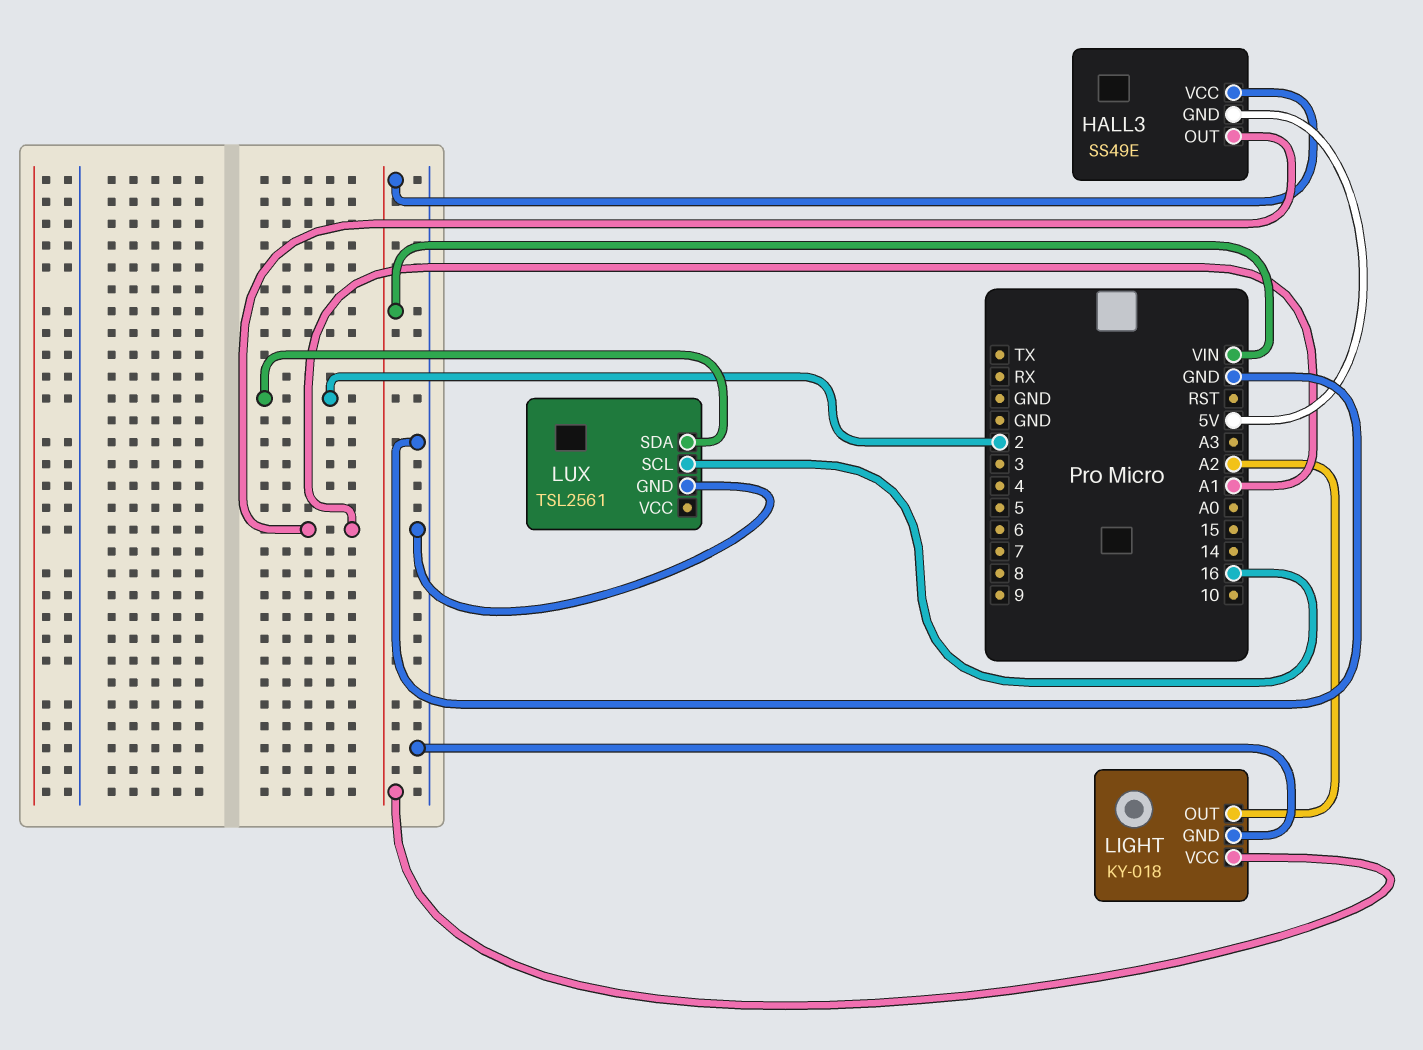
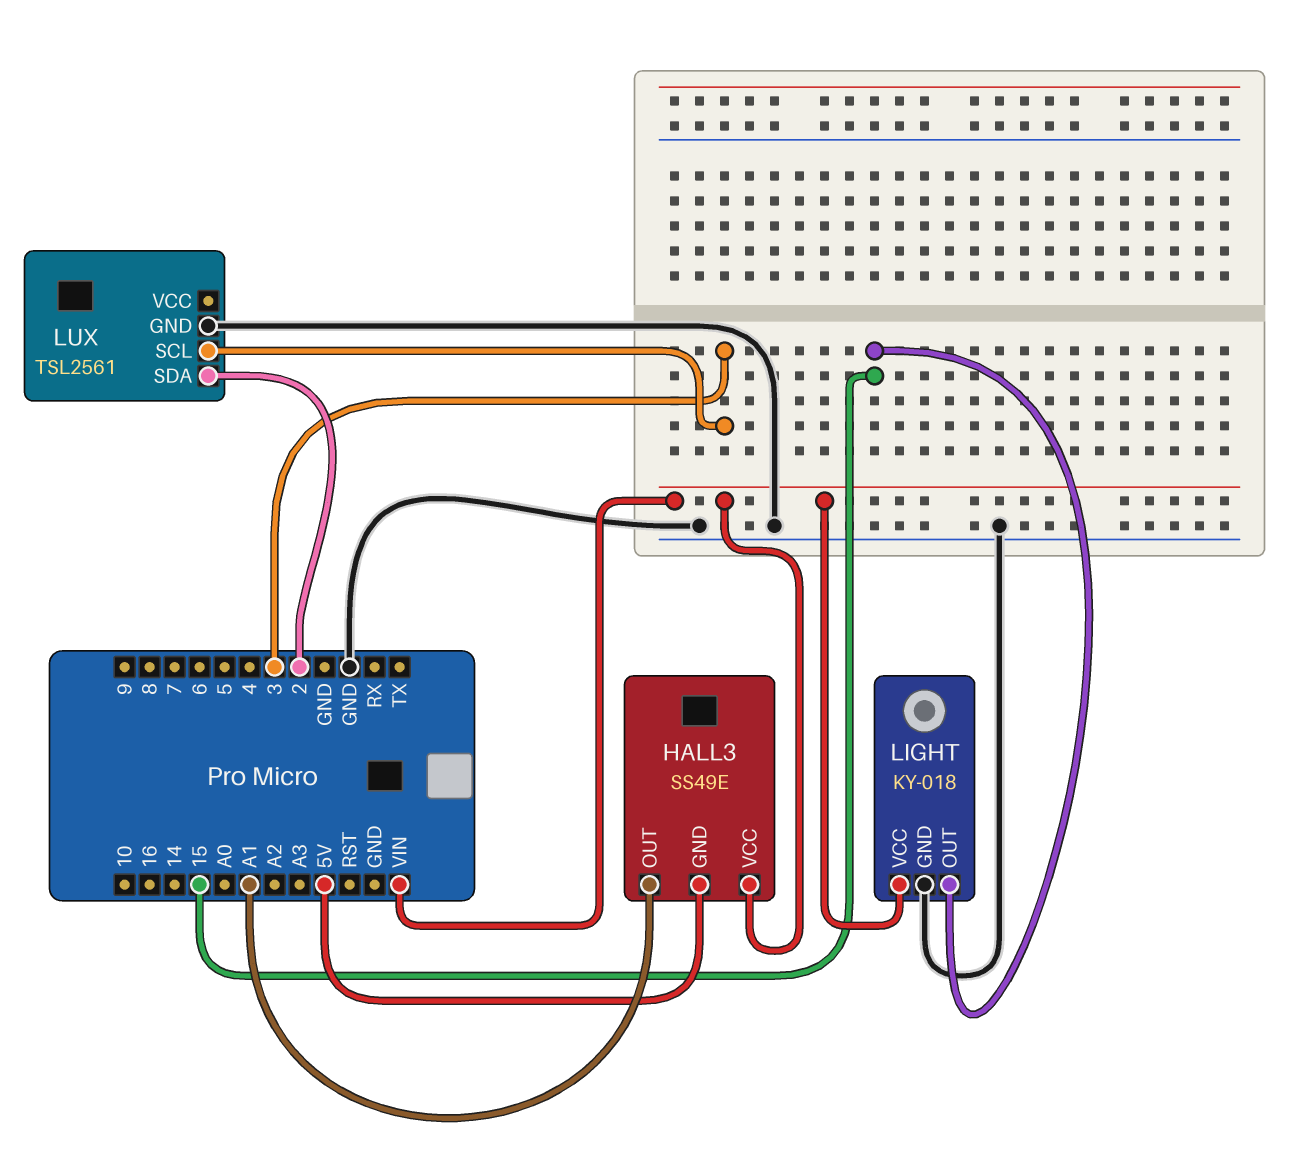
LIGHT pin OUT: A2 -> 15
LUX pin SCL: 16 -> 3

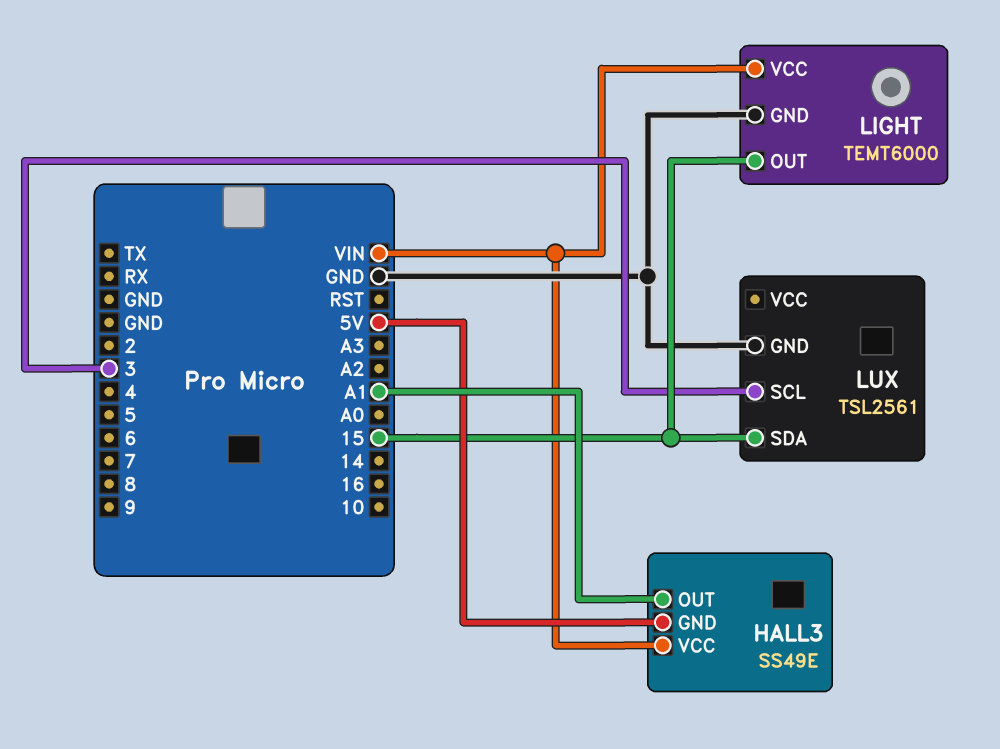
LIGHT: KY-018 -> TEMT6000
LUX pin SDA: 2 -> 15

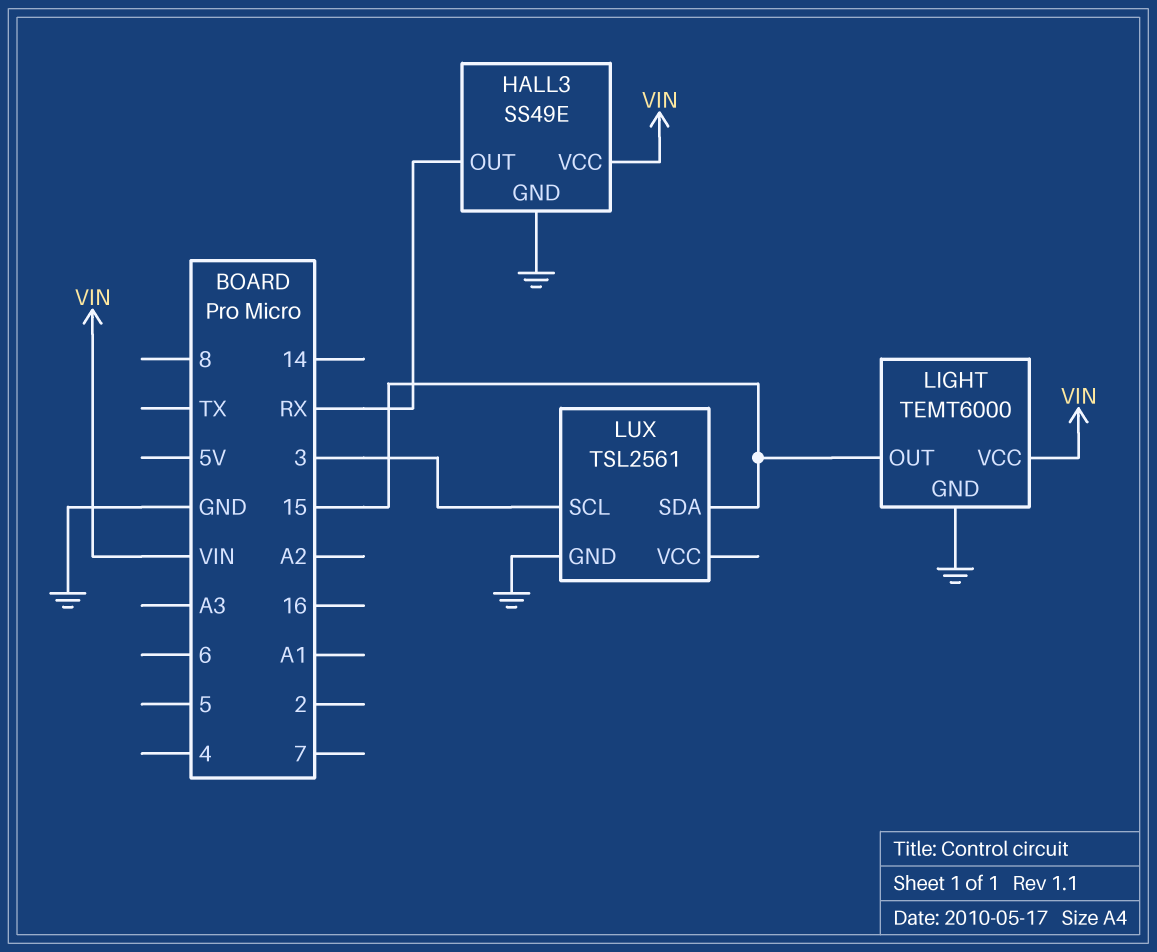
HALL3 pin GND: 5V -> GND
HALL3 pin OUT: A1 -> RX

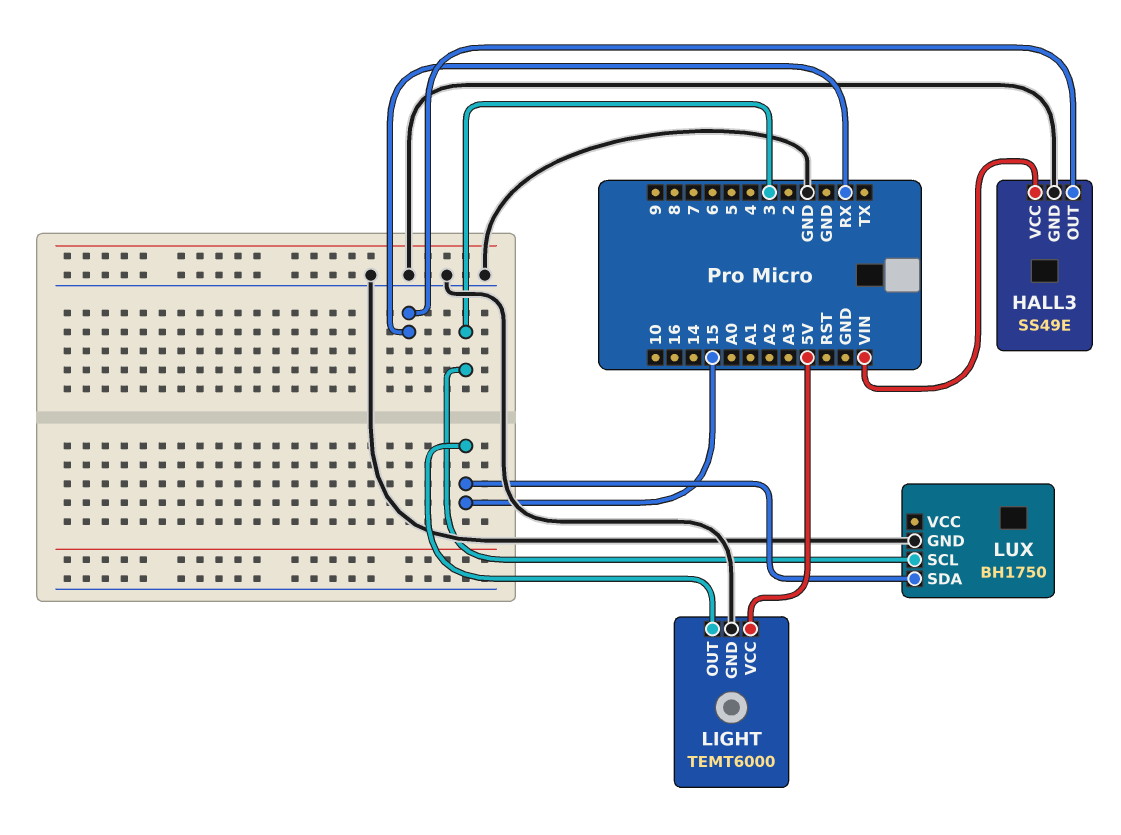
LIGHT pin VCC: VIN -> 5V
LUX: TSL2561 -> BH1750

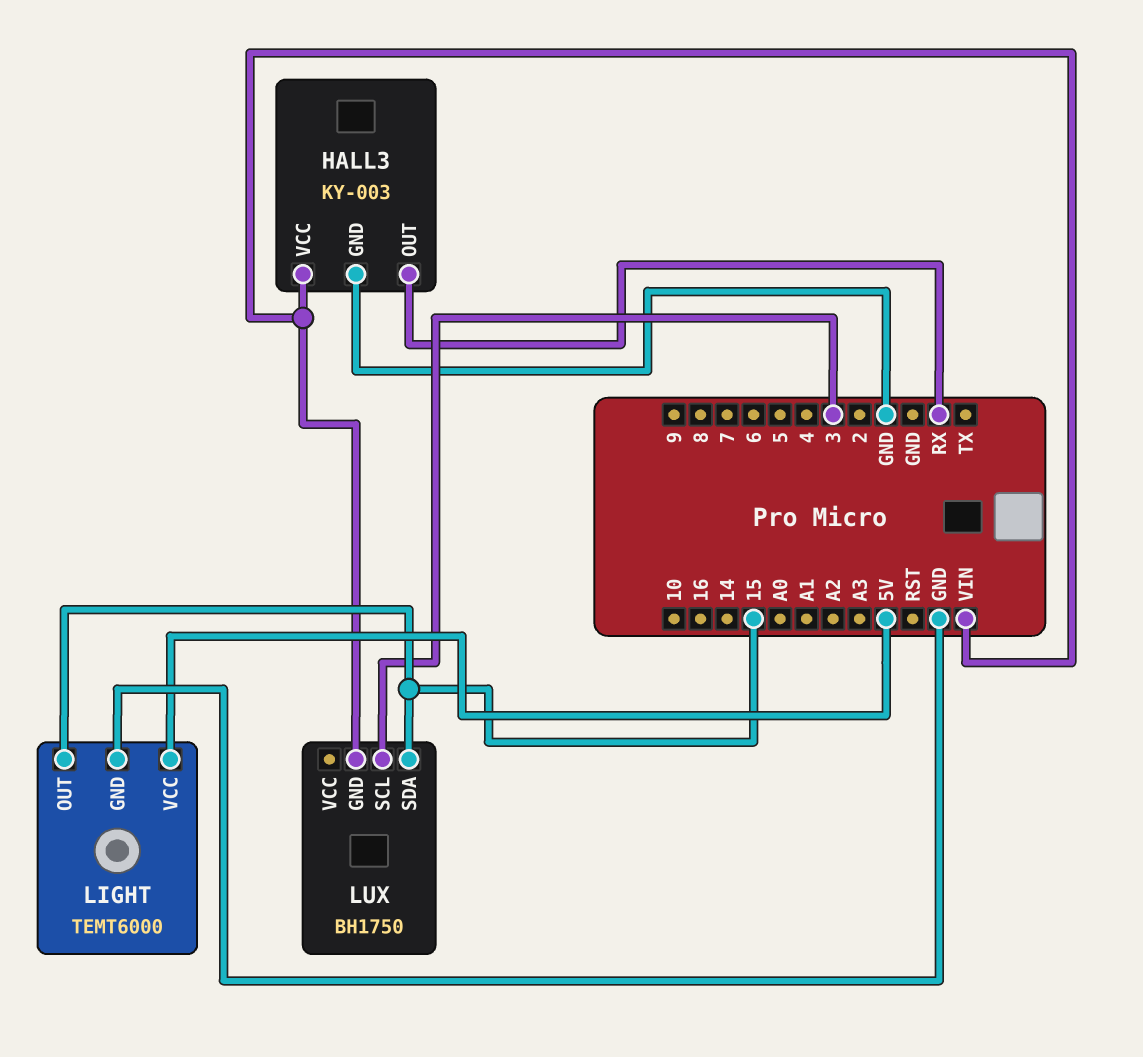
HALL3: SS49E -> KY-003
LUX pin GND: GND -> VIN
====
* _YOUR ASSIGNMENT_
Write the lines above out again exactly, excluding every picture.

* _YOUR SOLUTION_
LIGHT pin OUT: A2 -> 15
LUX pin SCL: 16 -> 3

LIGHT: KY-018 -> TEMT6000
LUX pin SDA: 2 -> 15

HALL3 pin GND: 5V -> GND
HALL3 pin OUT: A1 -> RX

LIGHT pin VCC: VIN -> 5V
LUX: TSL2561 -> BH1750

HALL3: SS49E -> KY-003
LUX pin GND: GND -> VIN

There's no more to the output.